• [WHAT THIS TASK INVOLVES]
Repeat each entry word for word. Leave any images out of the copy.

-- STORED ROWS start --

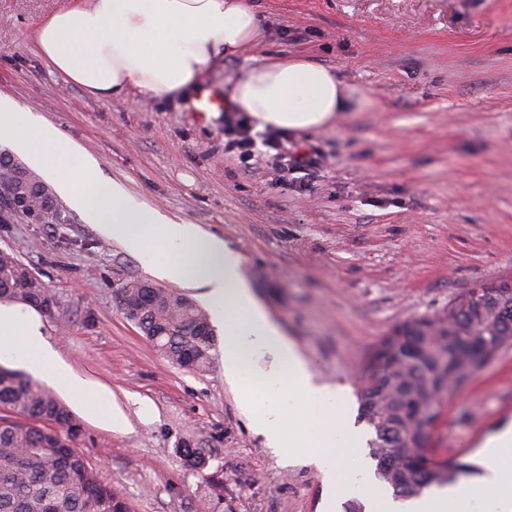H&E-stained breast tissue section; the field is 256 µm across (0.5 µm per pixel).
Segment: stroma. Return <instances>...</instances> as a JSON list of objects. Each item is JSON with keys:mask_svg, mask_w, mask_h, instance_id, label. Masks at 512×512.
Masks as SVG:
<instances>
[{"mask_svg": "<svg viewBox=\"0 0 512 512\" xmlns=\"http://www.w3.org/2000/svg\"><path fill=\"white\" fill-rule=\"evenodd\" d=\"M77 2L0 0V94L92 157L103 190L237 250L257 300L351 410L361 365L393 329L512 280V0H259L261 42L201 86L225 97L254 62L303 56L351 94L333 127L289 134V152L317 151L321 163L284 181L264 132L249 164L225 152L224 115L198 111L195 89L101 97L55 72L34 32ZM64 211V224H0V249L54 298L45 338L91 393H53L101 480L135 512H323L322 470L270 448L225 381L221 324L209 369L189 372L123 315L119 288L155 279L160 245L133 254ZM439 411L438 457L479 464L482 440L512 421V345ZM186 442L204 449L222 496L179 454Z\"/></svg>", "mask_w": 512, "mask_h": 512, "instance_id": "1", "label": "stroma"}]
</instances>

-- STORED ROWS end --

• [RESPONSE]
H&E-stained breast tissue section; the field is 256 µm across (0.5 µm per pixel).
Segment: stroma. Return <instances>...</instances> as a JSON list of objects. Each item is JSON with keys:mask_svg, mask_w, mask_h, instance_id, label. Masks at 512×512.
Masks as SVG:
<instances>
[{"mask_svg": "<svg viewBox=\"0 0 512 512\" xmlns=\"http://www.w3.org/2000/svg\"><path fill=\"white\" fill-rule=\"evenodd\" d=\"M77 2L0 0V94L92 157L103 190L237 250L257 300L351 410L361 365L393 329L512 280V0H259L261 42L201 86L225 97L254 62L303 56L351 94L333 127L289 134V152L317 151L321 163L284 181L264 132L249 164L225 152L224 115L198 111L195 89L101 97L55 72L34 32ZM64 211V224H0V249L54 298L45 338L91 393H53L101 480L135 512H323L322 470L270 448L225 381L221 324L209 369L189 372L123 315L119 288L155 279L160 245L133 254ZM439 411L438 457L479 464L482 440L512 421V345ZM186 442L204 449L222 496L179 454Z\"/></svg>", "mask_w": 512, "mask_h": 512, "instance_id": "1", "label": "stroma"}]
</instances>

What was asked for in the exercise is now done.